(Extracted data entries)
● ● ● ●

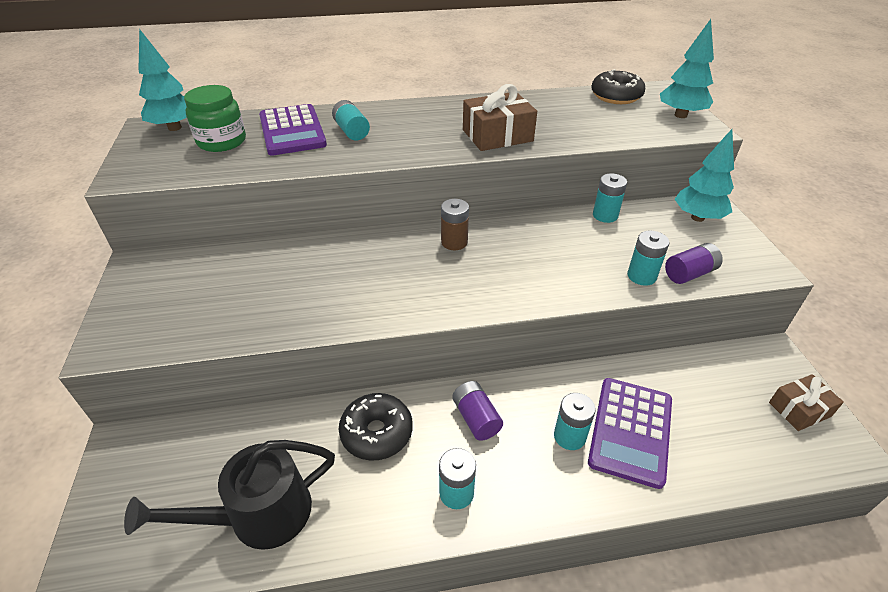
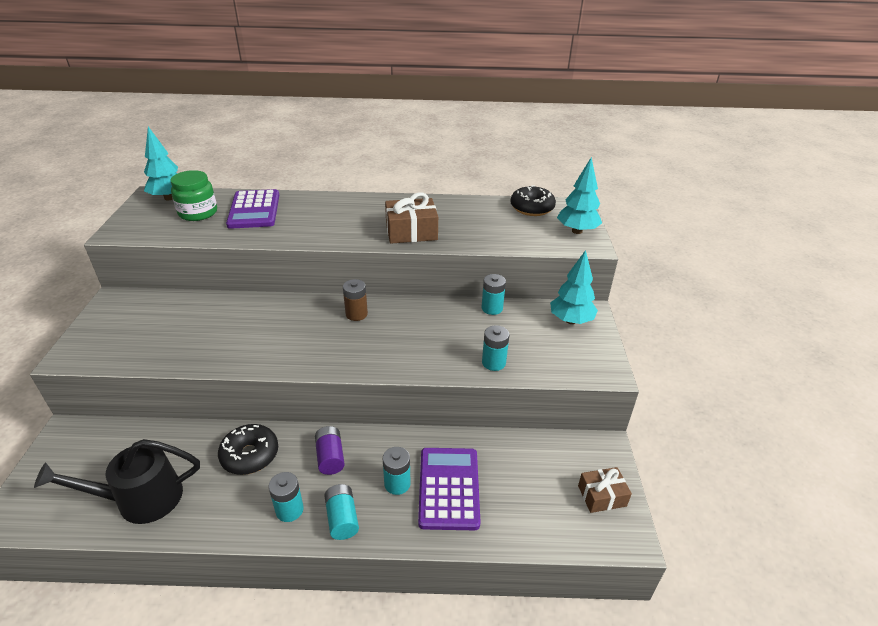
camera: 10 degrees right, 5 degrees down
(351, 131) = (299, 215): turquoise battery -> turquoise battery (342, 518)
(630, 431) = (449, 488): purple calculator -> purple calculator turned 150 degrees clockwise
(689, 273) = (535, 366): purple battery -> none

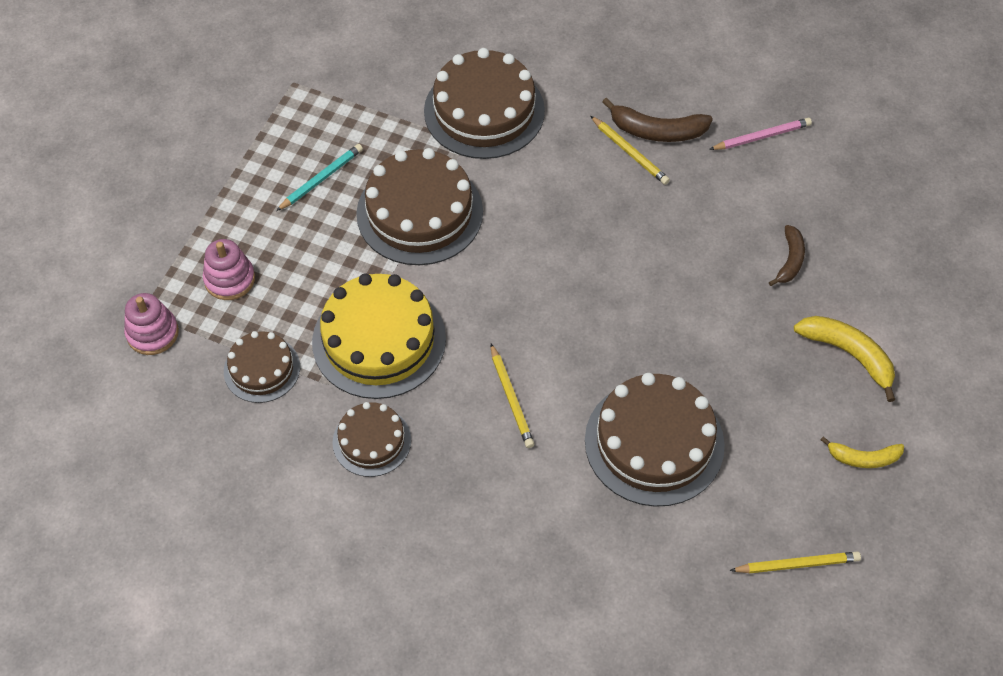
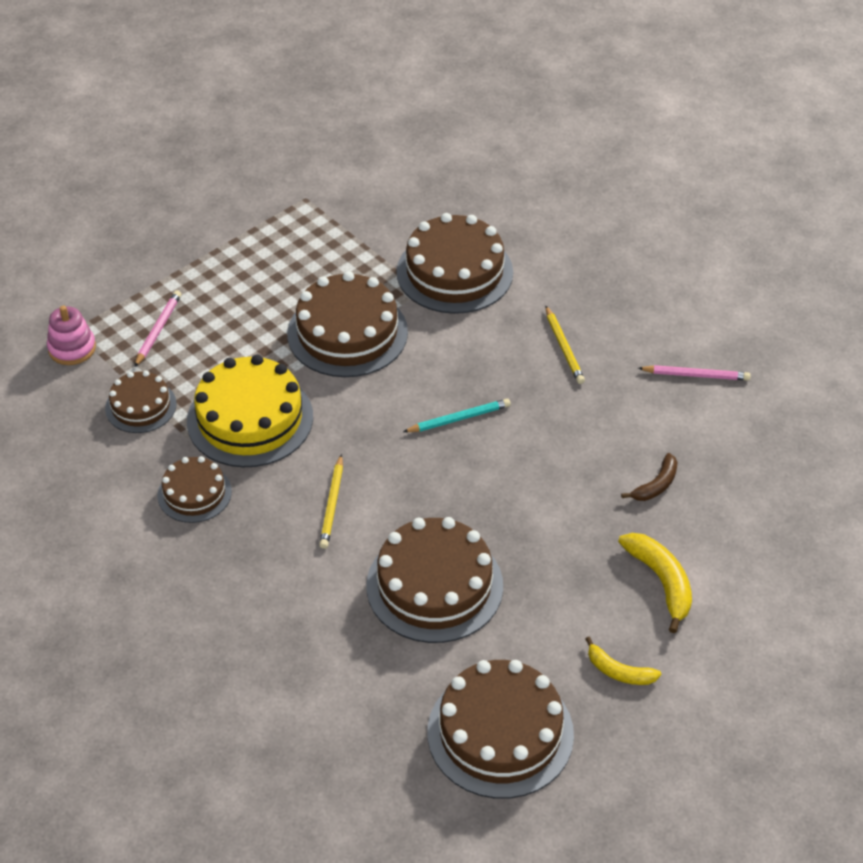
camera: 25 degrees right, 10 degrees down
(229, 279) = (158, 330): pink stacking toy -> pink pencil
(321, 179) = (281, 279): turquoise pencil -> turquoise pencil (459, 418)
(657, 131) = (600, 338): brown banana -> none
(797, 564) = (500, 733): yellow pencil -> brown cake

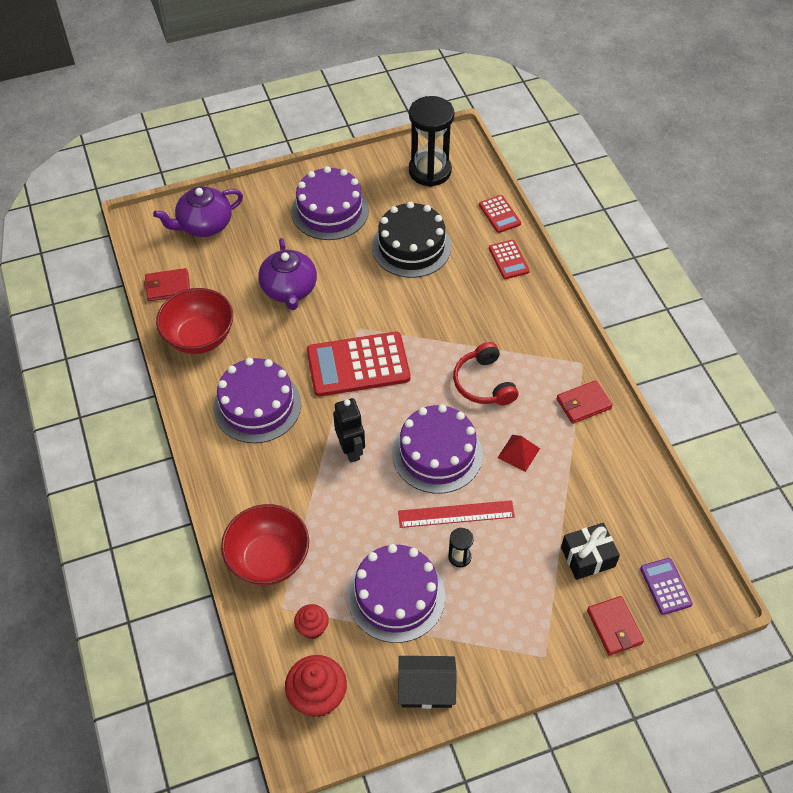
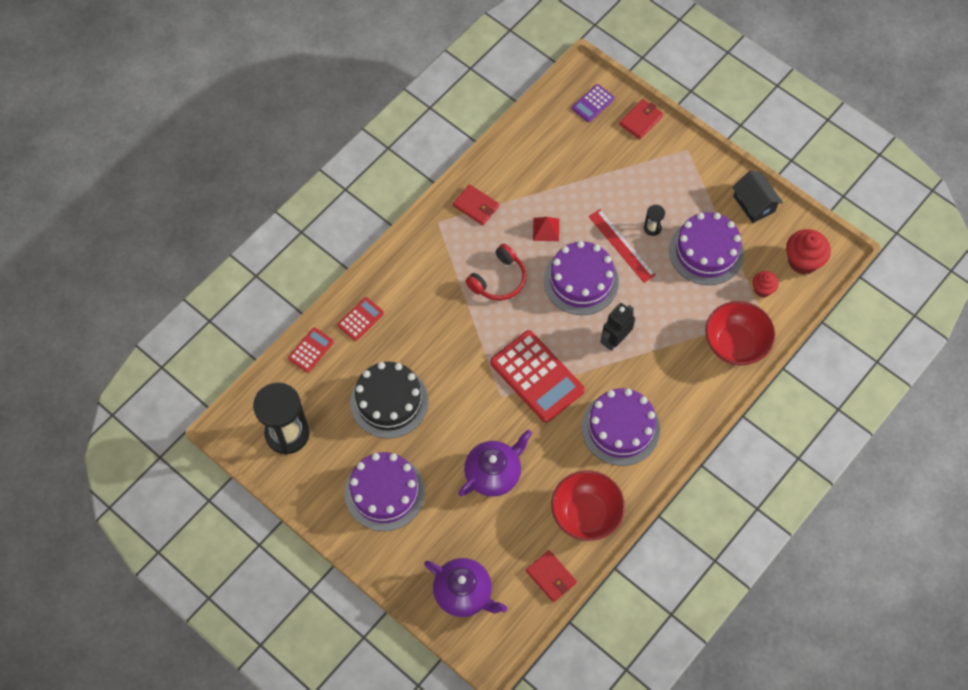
camera: 120 degrees left, 10 degrees up
(587, 557) = (601, 154): black gift -> none

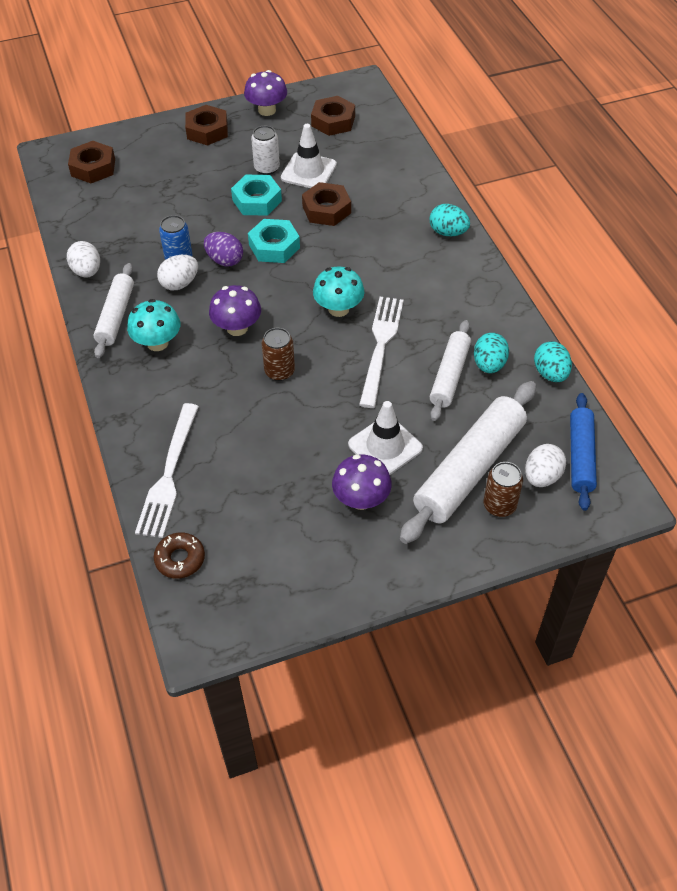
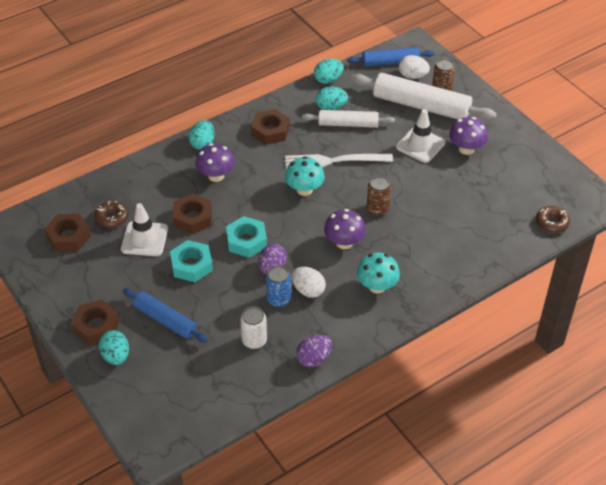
camera: 105 degrees left, 5 degrees down
(87, 271) = (314, 359): white egg -> purple egg
(93, 167) = (171, 402): brown nut -> brown nut (270, 131)
(116, 316) = (358, 322): white rolling pin -> none
(165, 139) = (116, 356): none -> turquoise egg
(169, 474) = (492, 246): white fork -> none
(192, 174) = (165, 320): none -> blue rolling pin
(267, 110) = (57, 288): purple mushroom -> purple mushroom (216, 176)
(267, 168) = (145, 268): white can -> white can (254, 340)
(349, 152) = (112, 218): none -> brown donut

● ● ● ●

* Requirement: Write all the entries again word for word, minus the pictures.

* Solution to the problem:
camera: 10 degrees right, 5 degrees down
(351, 131) = (299, 215): turquoise battery -> turquoise battery (342, 518)
(630, 431) = (449, 488): purple calculator -> purple calculator turned 150 degrees clockwise
(689, 273) = (535, 366): purple battery -> none

camera: 25 degrees right, 10 degrees down
(229, 279) = (158, 330): pink stacking toy -> pink pencil
(321, 179) = (281, 279): turquoise pencil -> turquoise pencil (459, 418)
(657, 131) = (600, 338): brown banana -> none
(797, 564) = (500, 733): yellow pencil -> brown cake

camera: 120 degrees left, 10 degrees up
(587, 557) = (601, 154): black gift -> none

camera: 105 degrees left, 5 degrees down
(87, 271) = (314, 359): white egg -> purple egg
(93, 167) = (171, 402): brown nut -> brown nut (270, 131)
(116, 316) = (358, 322): white rolling pin -> none
(165, 139) = (116, 356): none -> turquoise egg
(169, 474) = (492, 246): white fork -> none
(192, 174) = (165, 320): none -> blue rolling pin
(267, 110) = (57, 288): purple mushroom -> purple mushroom (216, 176)
(267, 168) = (145, 268): white can -> white can (254, 340)
(349, 152) = (112, 218): none -> brown donut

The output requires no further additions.